WHAT NEEDS TO BE DONE: The answer must be every entry below, word for word, with the pictures left out.

DATA FOR THIS EXERCISE:
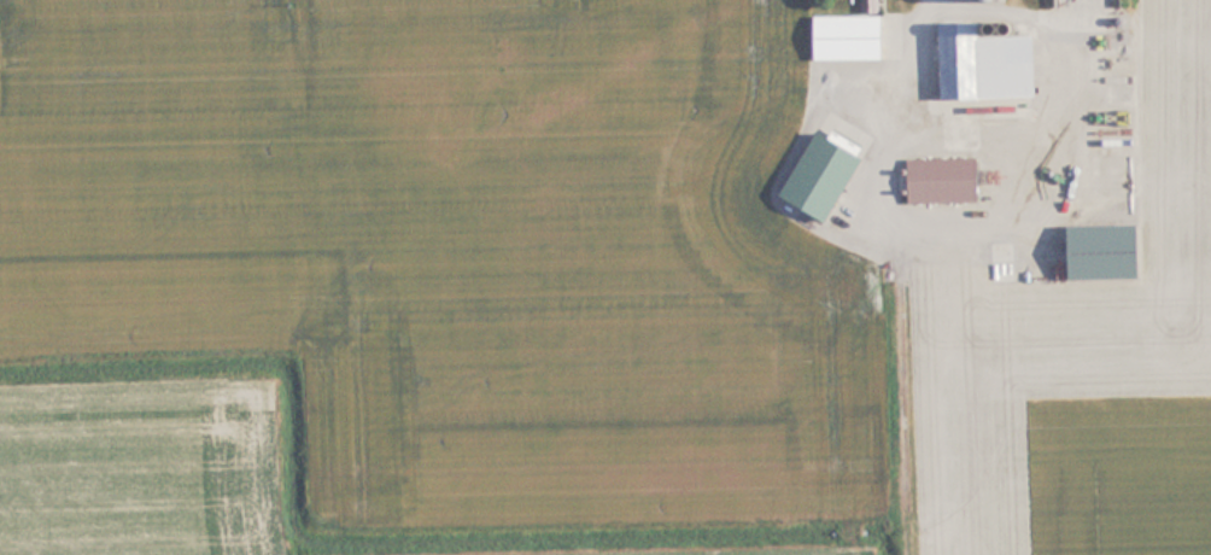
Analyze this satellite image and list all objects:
building: (855, 35)
building: (990, 64)
building: (827, 175)
building: (982, 180)

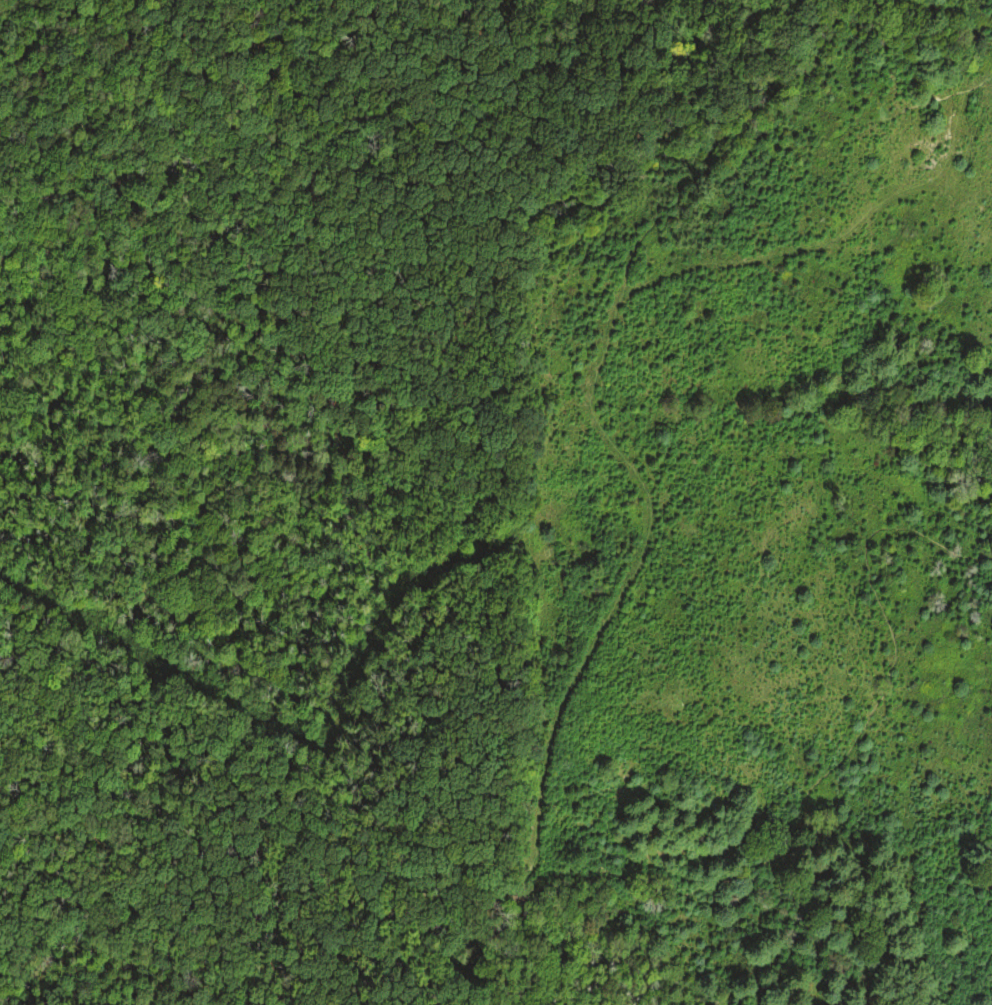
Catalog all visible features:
road: (812, 40)
road: (648, 99)
road: (639, 553)
road: (32, 675)
road: (807, 790)
road: (141, 798)
road: (354, 874)
road: (193, 880)
road: (141, 882)

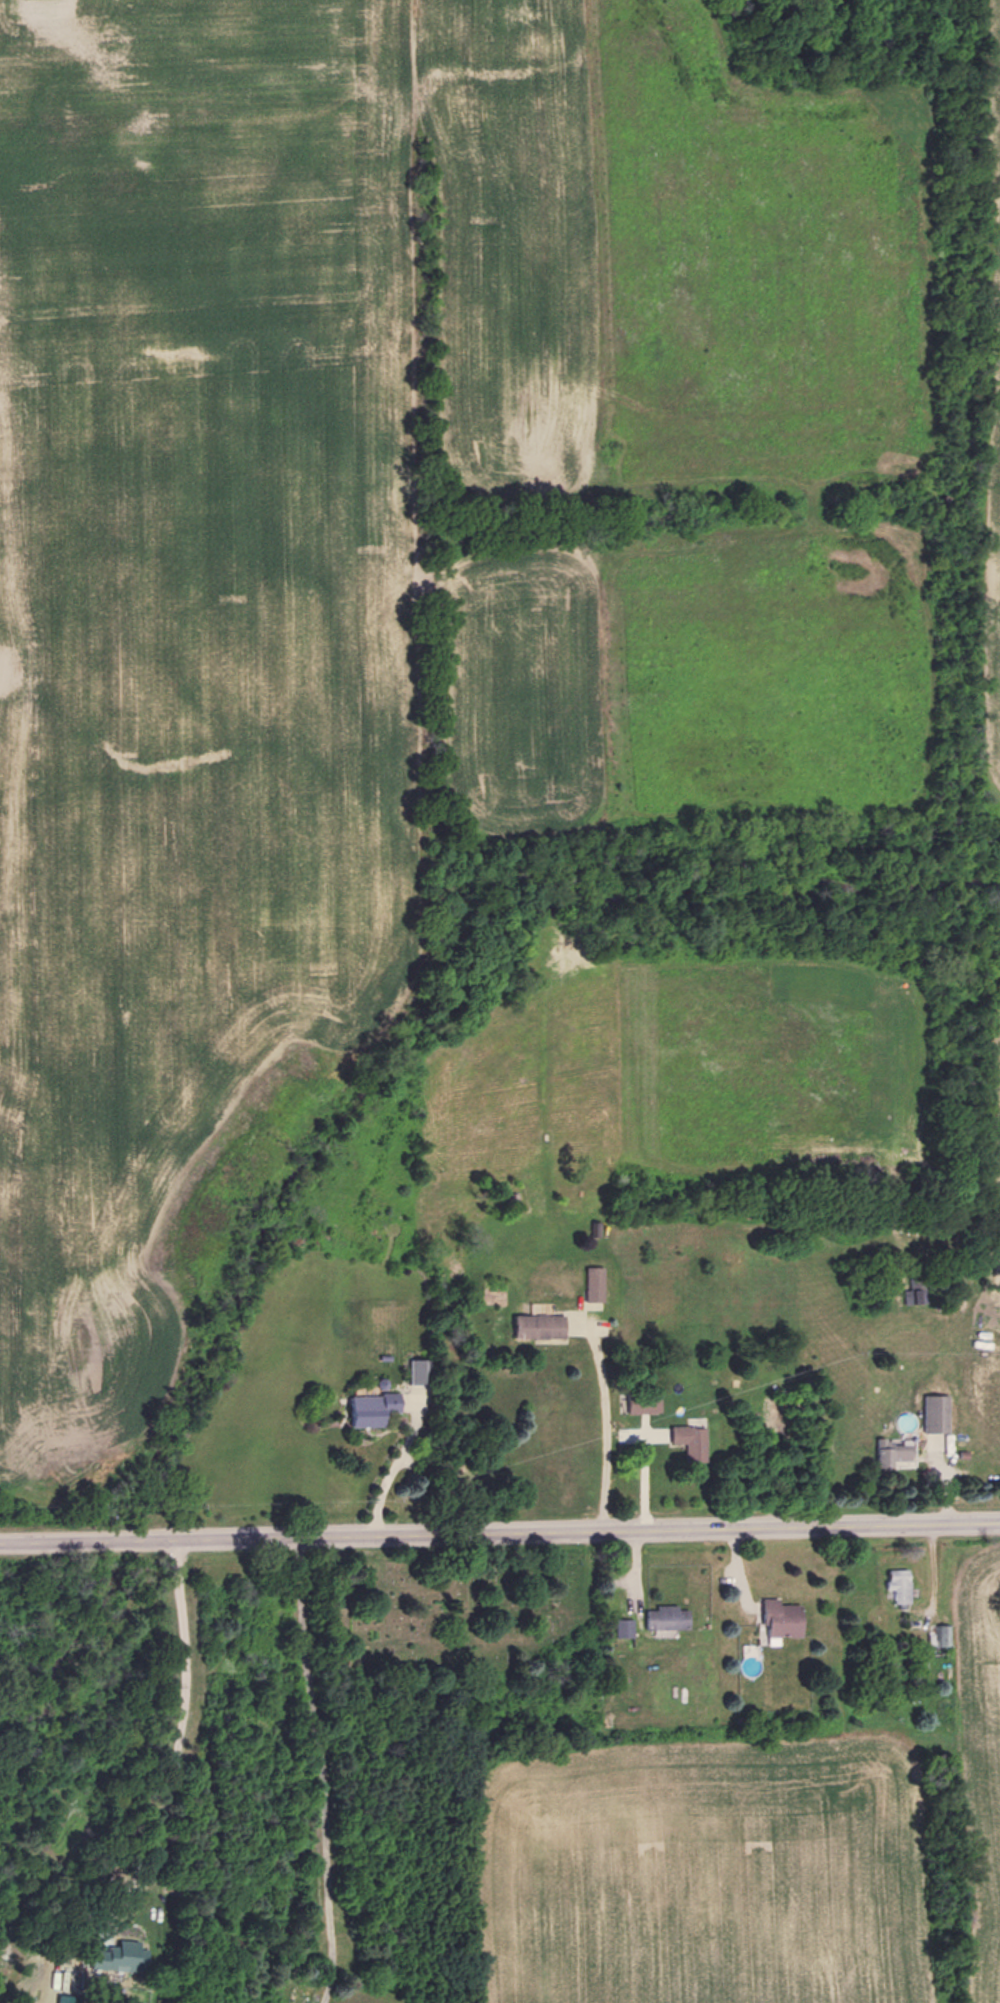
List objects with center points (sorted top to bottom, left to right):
building: (593, 1229)
building: (592, 1289)
building: (913, 1293)
road: (580, 1324)
building: (536, 1326)
building: (384, 1358)
building: (984, 1371)
building: (418, 1373)
building: (641, 1401)
building: (370, 1408)
building: (933, 1414)
road: (605, 1421)
road: (654, 1435)
building: (689, 1443)
building: (962, 1443)
building: (887, 1454)
building: (961, 1455)
road: (394, 1464)
road: (644, 1472)
road: (945, 1487)
road: (499, 1530)
road: (736, 1567)
road: (933, 1573)
road: (636, 1585)
building: (897, 1585)
park: (460, 1618)
building: (664, 1618)
building: (775, 1622)
building: (621, 1628)
building: (663, 1635)
building: (942, 1636)
building: (890, 1671)
building: (601, 1690)
road: (181, 1737)
road: (323, 1769)
building: (119, 1960)
building: (63, 1998)

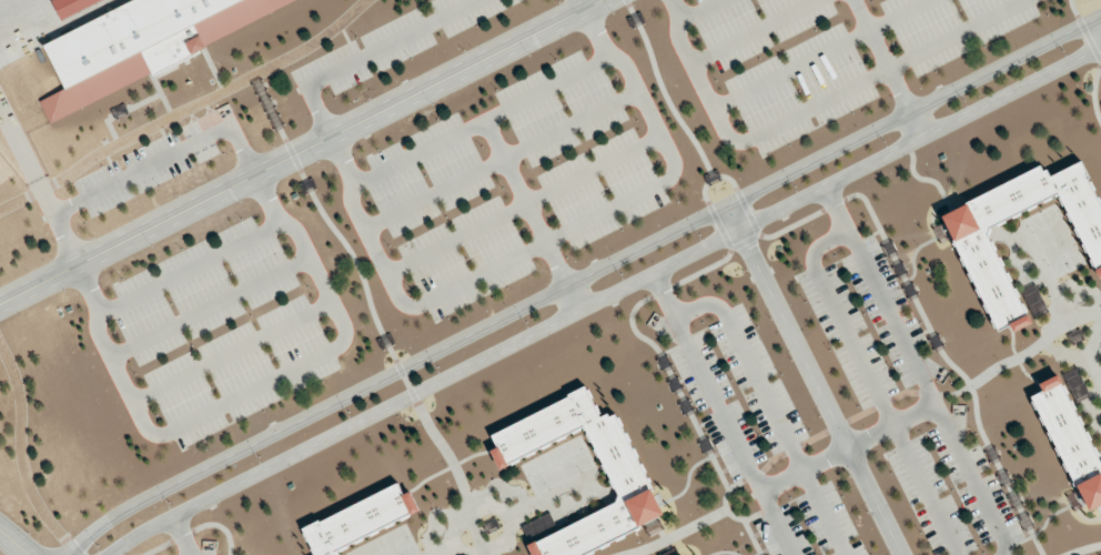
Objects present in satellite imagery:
building: (68, 5)
building: (145, 39)
road: (918, 121)
road: (297, 151)
building: (978, 250)
road: (581, 276)
road: (576, 294)
road: (600, 297)
building: (1033, 300)
road: (816, 378)
building: (1075, 383)
building: (1070, 440)
building: (629, 484)
building: (359, 520)
road: (15, 541)
road: (1083, 549)

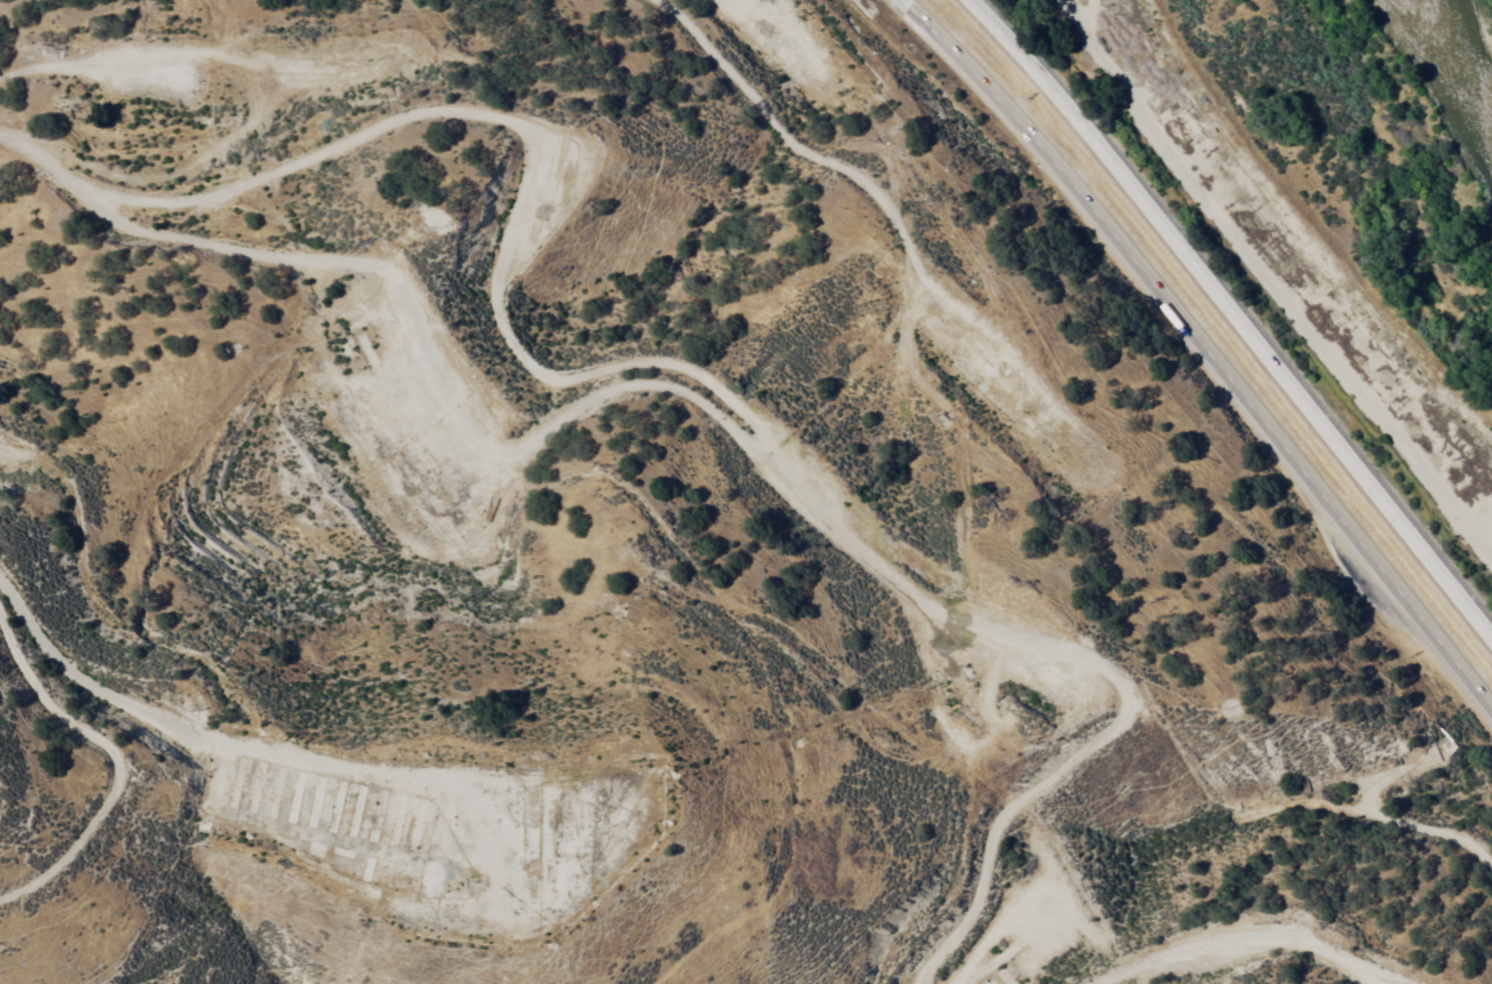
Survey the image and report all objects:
building: (1134, 55)
river: (1456, 56)
road: (15, 128)
road: (814, 147)
road: (80, 203)
road: (1296, 256)
road: (1234, 316)
road: (1203, 350)
road: (534, 436)
road: (38, 613)
road: (644, 665)
road: (1250, 836)
road: (952, 841)
road: (41, 842)
road: (1392, 891)
road: (469, 959)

SOLUTION FOR THIS PROBLEM:
Analyze this satellite image and list all objects:
building: (855, 35)
building: (990, 64)
building: (827, 175)
building: (982, 180)

Catalog all visible features:
road: (812, 40)
road: (648, 99)
road: (639, 553)
road: (32, 675)
road: (807, 790)
road: (141, 798)
road: (354, 874)
road: (193, 880)
road: (141, 882)

List objects with center points (sorted top to bottom, left to right):
building: (593, 1229)
building: (592, 1289)
building: (913, 1293)
road: (580, 1324)
building: (536, 1326)
building: (384, 1358)
building: (984, 1371)
building: (418, 1373)
building: (641, 1401)
building: (370, 1408)
building: (933, 1414)
road: (605, 1421)
road: (654, 1435)
building: (689, 1443)
building: (962, 1443)
building: (887, 1454)
building: (961, 1455)
road: (394, 1464)
road: (644, 1472)
road: (945, 1487)
road: (499, 1530)
road: (736, 1567)
road: (933, 1573)
road: (636, 1585)
building: (897, 1585)
park: (460, 1618)
building: (664, 1618)
building: (775, 1622)
building: (621, 1628)
building: (663, 1635)
building: (942, 1636)
building: (890, 1671)
building: (601, 1690)
road: (181, 1737)
road: (323, 1769)
building: (119, 1960)
building: (63, 1998)

Objects present in satellite imagery:
building: (68, 5)
building: (145, 39)
road: (918, 121)
road: (297, 151)
building: (978, 250)
road: (581, 276)
road: (576, 294)
road: (600, 297)
building: (1033, 300)
road: (816, 378)
building: (1075, 383)
building: (1070, 440)
building: (629, 484)
building: (359, 520)
road: (15, 541)
road: (1083, 549)

Survey the image and report all objects:
building: (1134, 55)
river: (1456, 56)
road: (15, 128)
road: (814, 147)
road: (80, 203)
road: (1296, 256)
road: (1234, 316)
road: (1203, 350)
road: (534, 436)
road: (38, 613)
road: (644, 665)
road: (1250, 836)
road: (952, 841)
road: (41, 842)
road: (1392, 891)
road: (469, 959)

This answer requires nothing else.